-- Data for this task follows --

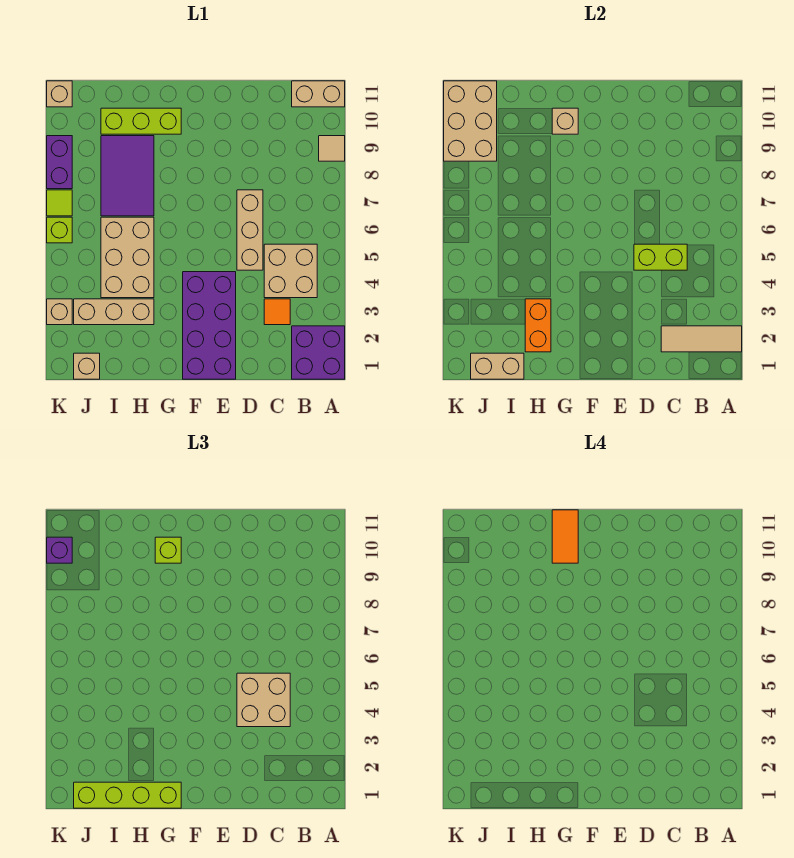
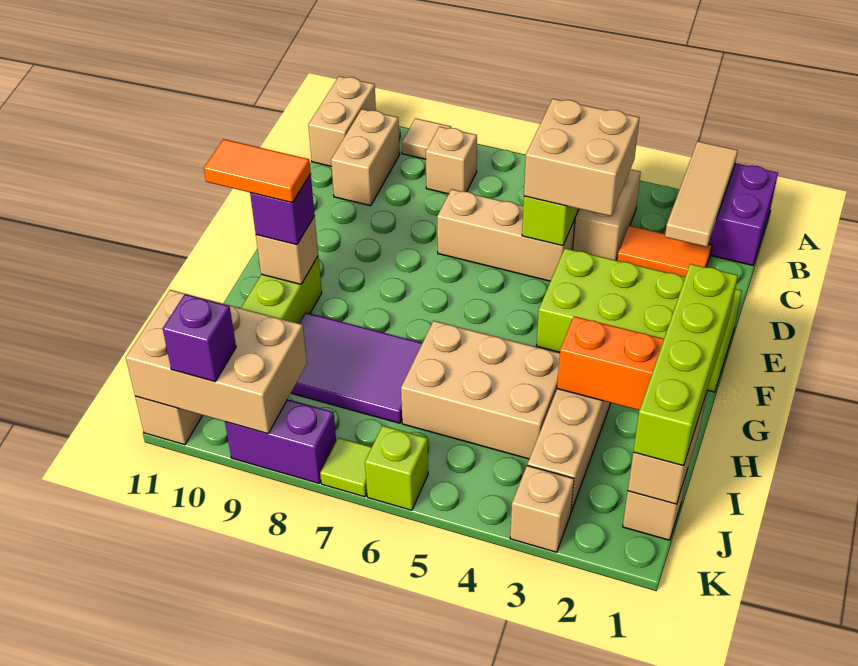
none -> tan brick B8 level 1
none -> tan brick B10:C10 level 1
orange tile C3 level 1 -> orange tile C2:C3 level 1
purple brick E1:F4 level 1 -> lime brick E1:F4 level 1
lime brick G10 level 3 -> purple brick G10 level 3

-- Data for this task concluded --

● **Task**
Output the entries above exactly, without their pictures.

● **Answer below**
none -> tan brick B8 level 1
none -> tan brick B10:C10 level 1
orange tile C3 level 1 -> orange tile C2:C3 level 1
purple brick E1:F4 level 1 -> lime brick E1:F4 level 1
lime brick G10 level 3 -> purple brick G10 level 3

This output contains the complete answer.